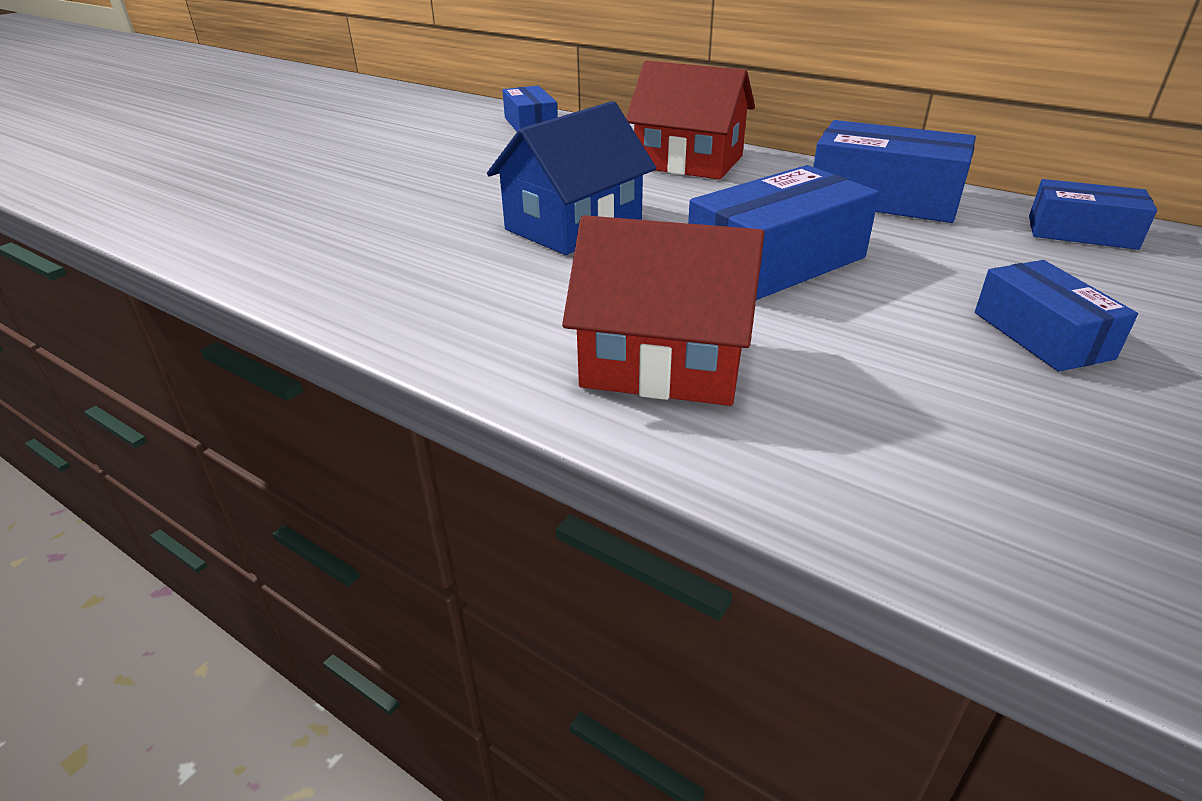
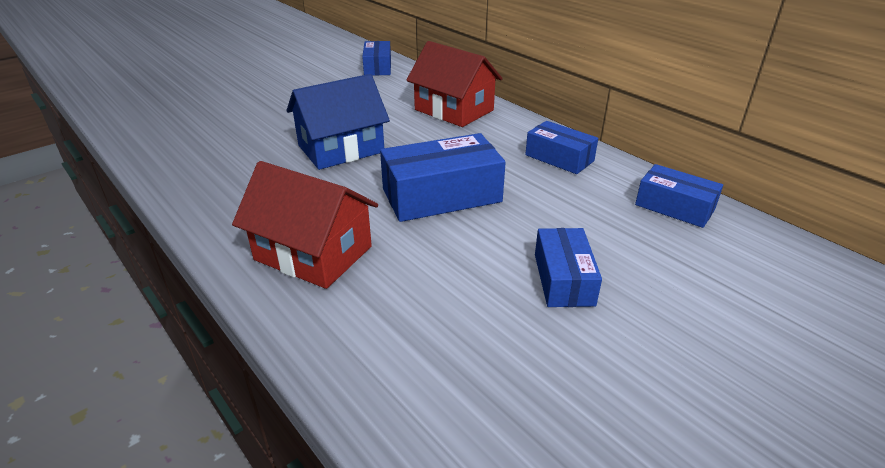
camera: 15 degrees right, 0 degrees up
(884, 198) = (559, 158): blue box -> blue box, size x0.62

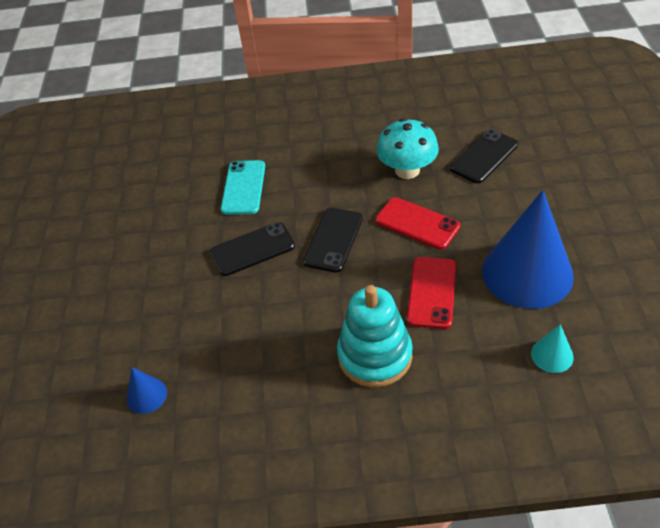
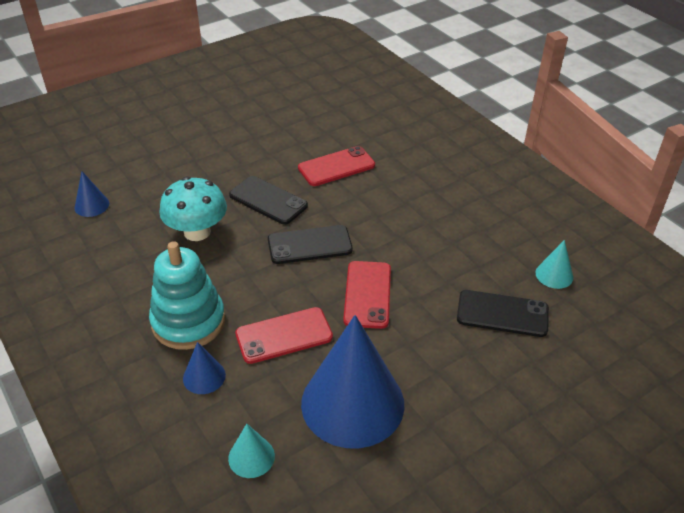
camera: 55 degrees right, 5 degrees down
(243, 187) = (336, 167): turquoise phone -> red phone
(407, 170) = (436, 262): turquoise mushroom -> turquoise mushroom (197, 232)
(448, 363) = (204, 376): none -> blue cone
(462, 115) = (554, 275): none -> turquoise cone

━━━━━━━━━━

TASK OBJECTIVE: If a line in the records above holds the string "cone", copy it out.

RESPONSE AREA:
(448, 363) = (204, 376): none -> blue cone
(462, 115) = (554, 275): none -> turquoise cone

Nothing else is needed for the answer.